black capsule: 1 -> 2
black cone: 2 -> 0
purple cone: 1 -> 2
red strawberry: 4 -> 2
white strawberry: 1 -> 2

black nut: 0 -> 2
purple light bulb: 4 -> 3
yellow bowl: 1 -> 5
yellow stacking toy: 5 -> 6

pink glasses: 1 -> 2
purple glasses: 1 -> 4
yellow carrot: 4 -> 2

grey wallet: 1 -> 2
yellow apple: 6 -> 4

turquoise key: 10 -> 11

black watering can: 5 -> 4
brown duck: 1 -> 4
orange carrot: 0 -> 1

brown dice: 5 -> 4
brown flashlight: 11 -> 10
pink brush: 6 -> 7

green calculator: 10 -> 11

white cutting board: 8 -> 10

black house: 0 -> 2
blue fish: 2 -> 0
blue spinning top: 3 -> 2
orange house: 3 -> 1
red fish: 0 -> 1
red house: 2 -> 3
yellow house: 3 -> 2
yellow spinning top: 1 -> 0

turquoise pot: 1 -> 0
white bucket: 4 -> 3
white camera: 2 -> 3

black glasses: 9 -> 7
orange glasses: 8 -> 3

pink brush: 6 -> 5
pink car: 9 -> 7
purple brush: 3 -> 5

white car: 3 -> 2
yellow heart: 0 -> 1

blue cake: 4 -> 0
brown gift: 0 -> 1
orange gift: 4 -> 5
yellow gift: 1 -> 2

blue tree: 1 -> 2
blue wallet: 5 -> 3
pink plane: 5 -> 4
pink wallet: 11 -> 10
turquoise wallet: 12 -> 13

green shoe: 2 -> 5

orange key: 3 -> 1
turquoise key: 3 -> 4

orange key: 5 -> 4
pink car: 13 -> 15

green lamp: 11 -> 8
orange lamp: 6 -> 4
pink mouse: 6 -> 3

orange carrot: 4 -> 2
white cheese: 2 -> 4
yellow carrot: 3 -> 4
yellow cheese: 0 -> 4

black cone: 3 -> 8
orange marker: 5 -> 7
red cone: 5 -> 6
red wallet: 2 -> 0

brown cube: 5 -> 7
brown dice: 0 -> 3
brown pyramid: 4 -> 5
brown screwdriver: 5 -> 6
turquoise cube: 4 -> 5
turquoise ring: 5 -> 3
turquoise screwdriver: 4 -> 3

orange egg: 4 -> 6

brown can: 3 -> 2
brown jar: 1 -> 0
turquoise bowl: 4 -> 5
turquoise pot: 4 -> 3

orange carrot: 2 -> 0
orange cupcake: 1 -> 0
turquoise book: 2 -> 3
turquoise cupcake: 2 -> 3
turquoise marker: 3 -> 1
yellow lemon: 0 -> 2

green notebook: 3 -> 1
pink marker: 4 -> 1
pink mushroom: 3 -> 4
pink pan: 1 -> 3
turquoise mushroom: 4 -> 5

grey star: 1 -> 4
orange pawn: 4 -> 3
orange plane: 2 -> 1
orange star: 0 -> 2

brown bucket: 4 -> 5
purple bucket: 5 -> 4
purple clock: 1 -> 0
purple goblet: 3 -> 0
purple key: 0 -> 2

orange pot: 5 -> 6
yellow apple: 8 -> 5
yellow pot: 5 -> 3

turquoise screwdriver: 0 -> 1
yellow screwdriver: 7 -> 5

EXERCISE DIRECTIONS: An exact transcription of the data above is required.

SOLUTION FOR THIS PROBLEM:
black capsule: 1 -> 2
black cone: 2 -> 0
purple cone: 1 -> 2
red strawberry: 4 -> 2
white strawberry: 1 -> 2

black nut: 0 -> 2
purple light bulb: 4 -> 3
yellow bowl: 1 -> 5
yellow stacking toy: 5 -> 6

pink glasses: 1 -> 2
purple glasses: 1 -> 4
yellow carrot: 4 -> 2

grey wallet: 1 -> 2
yellow apple: 6 -> 4

turquoise key: 10 -> 11

black watering can: 5 -> 4
brown duck: 1 -> 4
orange carrot: 0 -> 1

brown dice: 5 -> 4
brown flashlight: 11 -> 10
pink brush: 6 -> 7

green calculator: 10 -> 11

white cutting board: 8 -> 10

black house: 0 -> 2
blue fish: 2 -> 0
blue spinning top: 3 -> 2
orange house: 3 -> 1
red fish: 0 -> 1
red house: 2 -> 3
yellow house: 3 -> 2
yellow spinning top: 1 -> 0

turquoise pot: 1 -> 0
white bucket: 4 -> 3
white camera: 2 -> 3

black glasses: 9 -> 7
orange glasses: 8 -> 3

pink brush: 6 -> 5
pink car: 9 -> 7
purple brush: 3 -> 5

white car: 3 -> 2
yellow heart: 0 -> 1

blue cake: 4 -> 0
brown gift: 0 -> 1
orange gift: 4 -> 5
yellow gift: 1 -> 2

blue tree: 1 -> 2
blue wallet: 5 -> 3
pink plane: 5 -> 4
pink wallet: 11 -> 10
turquoise wallet: 12 -> 13

green shoe: 2 -> 5

orange key: 3 -> 1
turquoise key: 3 -> 4

orange key: 5 -> 4
pink car: 13 -> 15

green lamp: 11 -> 8
orange lamp: 6 -> 4
pink mouse: 6 -> 3

orange carrot: 4 -> 2
white cheese: 2 -> 4
yellow carrot: 3 -> 4
yellow cheese: 0 -> 4

black cone: 3 -> 8
orange marker: 5 -> 7
red cone: 5 -> 6
red wallet: 2 -> 0

brown cube: 5 -> 7
brown dice: 0 -> 3
brown pyramid: 4 -> 5
brown screwdriver: 5 -> 6
turquoise cube: 4 -> 5
turquoise ring: 5 -> 3
turquoise screwdriver: 4 -> 3

orange egg: 4 -> 6

brown can: 3 -> 2
brown jar: 1 -> 0
turquoise bowl: 4 -> 5
turquoise pot: 4 -> 3

orange carrot: 2 -> 0
orange cupcake: 1 -> 0
turquoise book: 2 -> 3
turquoise cupcake: 2 -> 3
turquoise marker: 3 -> 1
yellow lemon: 0 -> 2

green notebook: 3 -> 1
pink marker: 4 -> 1
pink mushroom: 3 -> 4
pink pan: 1 -> 3
turquoise mushroom: 4 -> 5

grey star: 1 -> 4
orange pawn: 4 -> 3
orange plane: 2 -> 1
orange star: 0 -> 2

brown bucket: 4 -> 5
purple bucket: 5 -> 4
purple clock: 1 -> 0
purple goblet: 3 -> 0
purple key: 0 -> 2

orange pot: 5 -> 6
yellow apple: 8 -> 5
yellow pot: 5 -> 3

turquoise screwdriver: 0 -> 1
yellow screwdriver: 7 -> 5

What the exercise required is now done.